━━ RECORDS TO PROCESS ━━

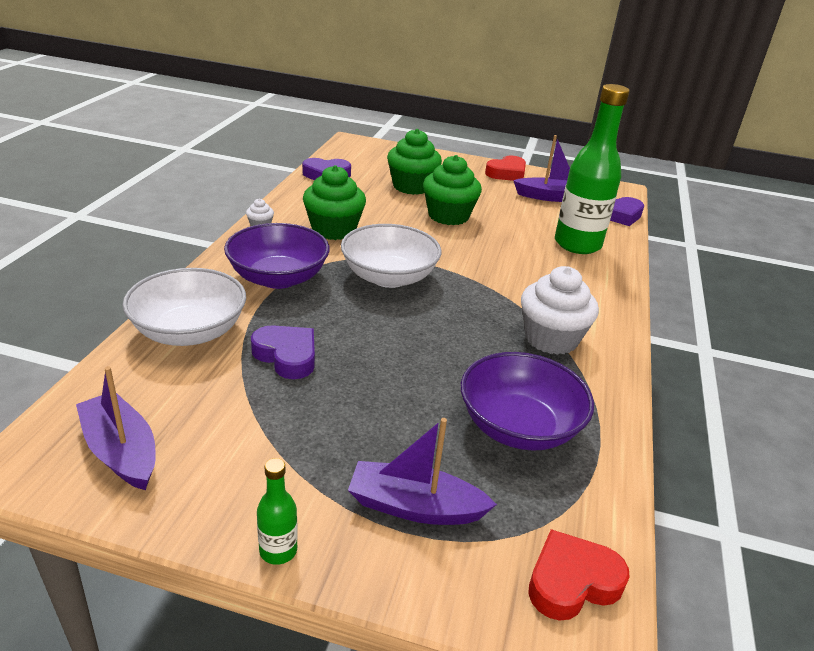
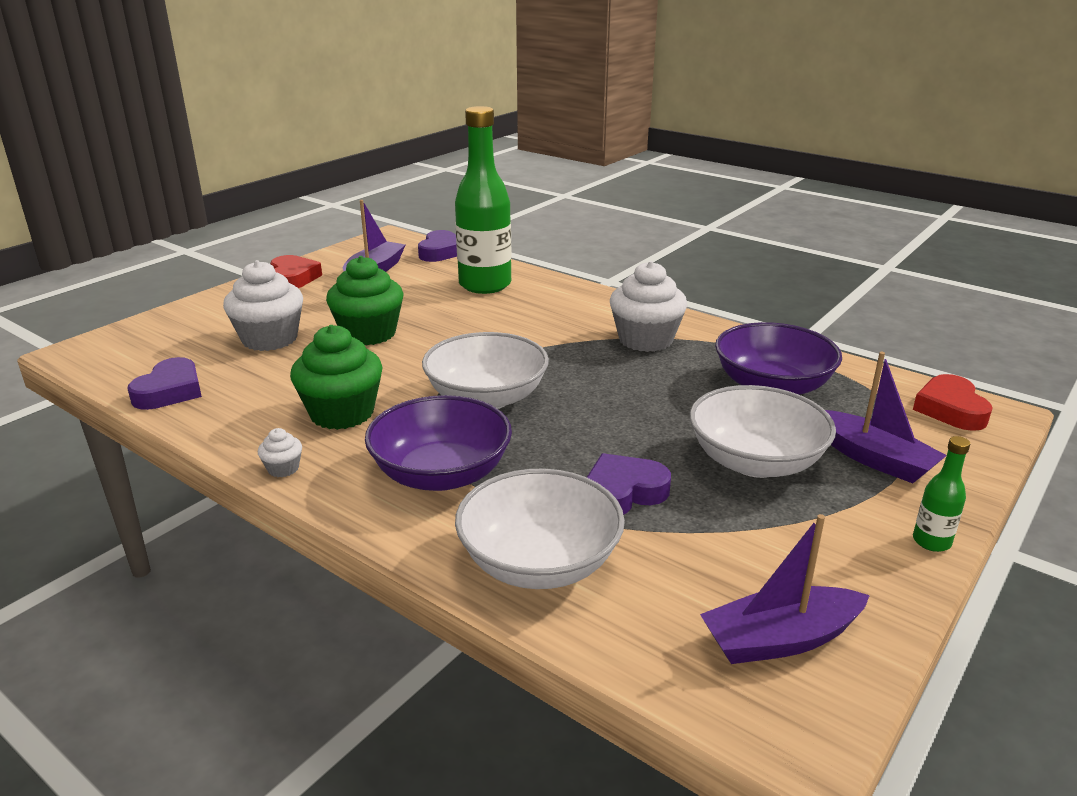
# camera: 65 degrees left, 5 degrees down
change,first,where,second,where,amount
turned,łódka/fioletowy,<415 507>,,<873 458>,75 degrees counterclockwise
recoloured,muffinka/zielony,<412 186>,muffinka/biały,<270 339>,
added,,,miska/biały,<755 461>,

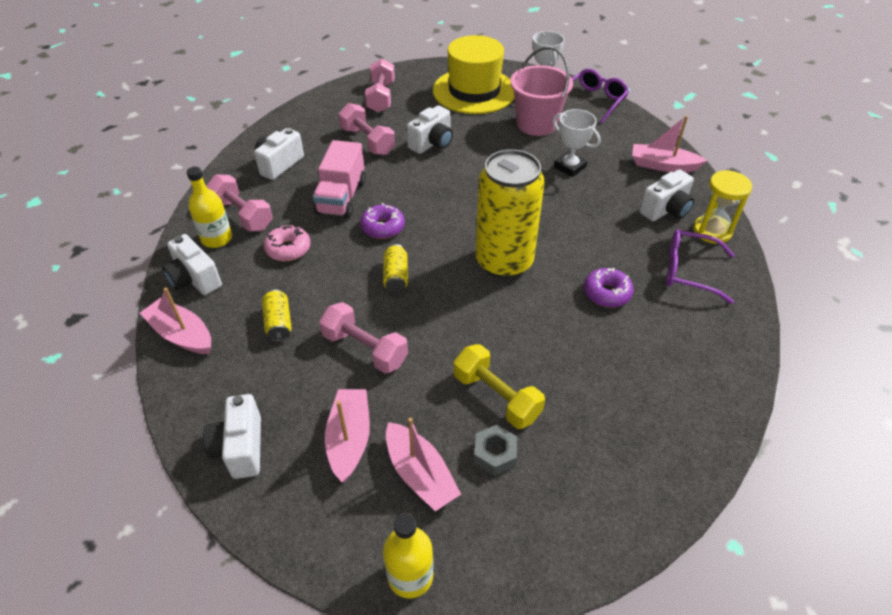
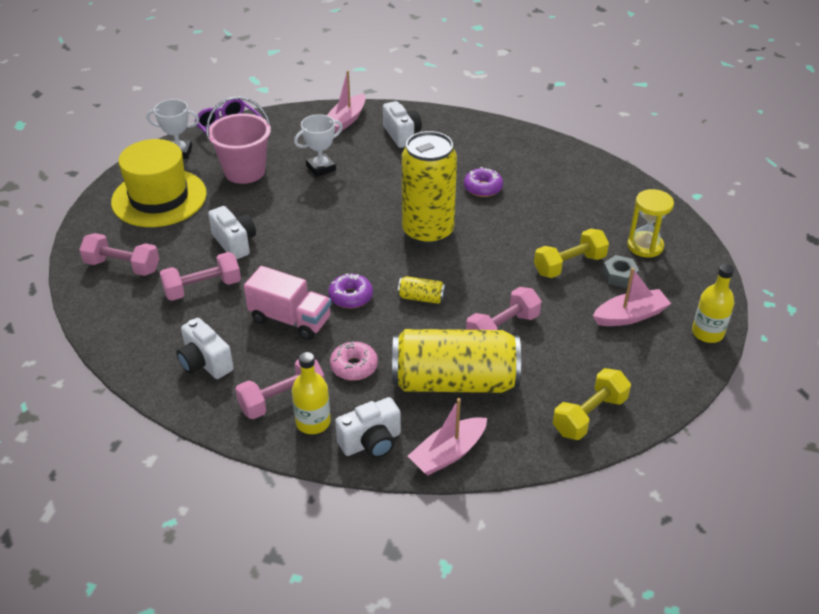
# camera: 75 degrees left, 5 degrees down
change,first,where,second,where,amount
replaced,aparat fotograficzny/biały,<240 448>,hantel/żółty,<589 415>,
resized,puszka/żółty,<278 323>,,<454 381>,x2.49
removed,łódka/różowy,<349 439>,,,
removed,okulary/fioletowy,<689 271>,,,
moved,klepsydra/żółty,<712 231>,,<645 246>,

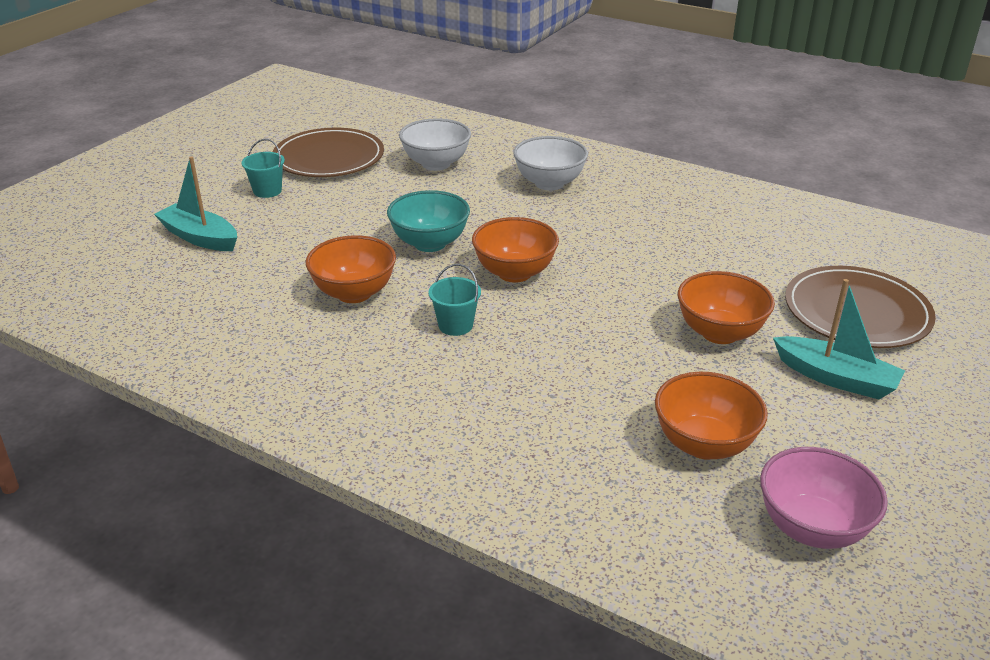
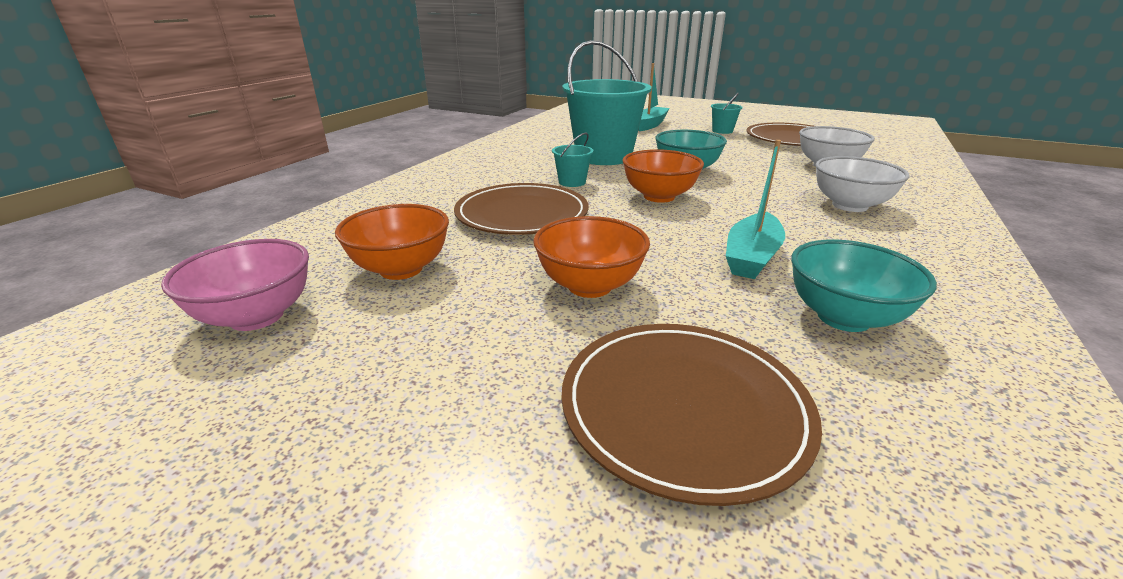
# camera: 85 degrees right, 5 degrees down
change,first,where,second,where,amount
replaced,miska/pomarańczowy,<354 293>,wiadro/turkusowy,<603 157>,
moved,łódka/turkusowy,<836 378>,,<751 257>,
added,,,talerz/brązowy,<522 214>,
added,,,miska/turkusowy,<843 317>,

━━━

With pictures left out, repeat exactly the lines from the line bearing "resized,puszka/żółty,<278 323>,,<454 381>,x2.49" through the final line of the records above.

## RESPONSE FOR THIS EXERCISE
resized,puszka/żółty,<278 323>,,<454 381>,x2.49
removed,łódka/różowy,<349 439>,,,
removed,okulary/fioletowy,<689 271>,,,
moved,klepsydra/żółty,<712 231>,,<645 246>,

# camera: 85 degrees right, 5 degrees down
change,first,where,second,where,amount
replaced,miska/pomarańczowy,<354 293>,wiadro/turkusowy,<603 157>,
moved,łódka/turkusowy,<836 378>,,<751 257>,
added,,,talerz/brązowy,<522 214>,
added,,,miska/turkusowy,<843 317>,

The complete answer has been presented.